=== Begin Enclosure ===

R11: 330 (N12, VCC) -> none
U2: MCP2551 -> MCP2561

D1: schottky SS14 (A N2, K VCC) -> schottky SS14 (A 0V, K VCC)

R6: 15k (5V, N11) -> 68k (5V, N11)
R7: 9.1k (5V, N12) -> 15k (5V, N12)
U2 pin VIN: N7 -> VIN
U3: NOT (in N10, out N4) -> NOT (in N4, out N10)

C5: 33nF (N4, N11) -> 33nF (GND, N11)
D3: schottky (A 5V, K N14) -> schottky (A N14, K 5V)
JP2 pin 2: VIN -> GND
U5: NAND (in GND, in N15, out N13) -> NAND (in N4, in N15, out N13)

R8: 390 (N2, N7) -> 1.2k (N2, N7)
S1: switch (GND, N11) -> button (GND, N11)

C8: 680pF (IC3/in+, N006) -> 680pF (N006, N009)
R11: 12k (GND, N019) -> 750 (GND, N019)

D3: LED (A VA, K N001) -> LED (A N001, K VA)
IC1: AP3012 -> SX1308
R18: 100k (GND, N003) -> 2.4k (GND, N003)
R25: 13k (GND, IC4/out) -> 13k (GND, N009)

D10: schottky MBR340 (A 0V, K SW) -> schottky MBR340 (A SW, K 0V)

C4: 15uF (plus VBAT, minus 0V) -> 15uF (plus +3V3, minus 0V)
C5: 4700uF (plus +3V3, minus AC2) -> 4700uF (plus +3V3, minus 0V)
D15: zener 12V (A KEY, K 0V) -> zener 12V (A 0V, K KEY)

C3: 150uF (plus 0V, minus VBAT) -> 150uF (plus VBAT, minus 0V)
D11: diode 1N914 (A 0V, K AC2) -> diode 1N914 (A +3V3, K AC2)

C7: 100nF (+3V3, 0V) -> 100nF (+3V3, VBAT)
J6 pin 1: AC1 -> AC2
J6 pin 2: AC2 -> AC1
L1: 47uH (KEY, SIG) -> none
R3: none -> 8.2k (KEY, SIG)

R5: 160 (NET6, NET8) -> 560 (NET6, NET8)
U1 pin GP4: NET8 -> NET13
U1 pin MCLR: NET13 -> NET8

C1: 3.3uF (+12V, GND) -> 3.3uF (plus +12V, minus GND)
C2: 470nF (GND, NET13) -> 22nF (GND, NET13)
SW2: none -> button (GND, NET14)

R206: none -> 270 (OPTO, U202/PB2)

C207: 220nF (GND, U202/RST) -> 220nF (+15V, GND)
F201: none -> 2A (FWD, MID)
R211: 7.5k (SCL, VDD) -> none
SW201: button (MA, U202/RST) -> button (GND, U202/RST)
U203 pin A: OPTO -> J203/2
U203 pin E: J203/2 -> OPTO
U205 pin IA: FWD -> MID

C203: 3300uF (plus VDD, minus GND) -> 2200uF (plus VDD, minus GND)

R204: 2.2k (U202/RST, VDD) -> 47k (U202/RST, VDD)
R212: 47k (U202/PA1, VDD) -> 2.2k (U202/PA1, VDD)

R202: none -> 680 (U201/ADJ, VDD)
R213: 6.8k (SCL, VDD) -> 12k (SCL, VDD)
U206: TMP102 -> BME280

=== End Enclosure ===

Task statement >> Restate the entries above word for word, beginning with their first line and ending with the line holding "R25: 13k (GND, IC4/out) -> 13k (GND, N009)"; omit everything else.

Worked solution >>
R11: 330 (N12, VCC) -> none
U2: MCP2551 -> MCP2561

D1: schottky SS14 (A N2, K VCC) -> schottky SS14 (A 0V, K VCC)

R6: 15k (5V, N11) -> 68k (5V, N11)
R7: 9.1k (5V, N12) -> 15k (5V, N12)
U2 pin VIN: N7 -> VIN
U3: NOT (in N10, out N4) -> NOT (in N4, out N10)

C5: 33nF (N4, N11) -> 33nF (GND, N11)
D3: schottky (A 5V, K N14) -> schottky (A N14, K 5V)
JP2 pin 2: VIN -> GND
U5: NAND (in GND, in N15, out N13) -> NAND (in N4, in N15, out N13)

R8: 390 (N2, N7) -> 1.2k (N2, N7)
S1: switch (GND, N11) -> button (GND, N11)

C8: 680pF (IC3/in+, N006) -> 680pF (N006, N009)
R11: 12k (GND, N019) -> 750 (GND, N019)

D3: LED (A VA, K N001) -> LED (A N001, K VA)
IC1: AP3012 -> SX1308
R18: 100k (GND, N003) -> 2.4k (GND, N003)
R25: 13k (GND, IC4/out) -> 13k (GND, N009)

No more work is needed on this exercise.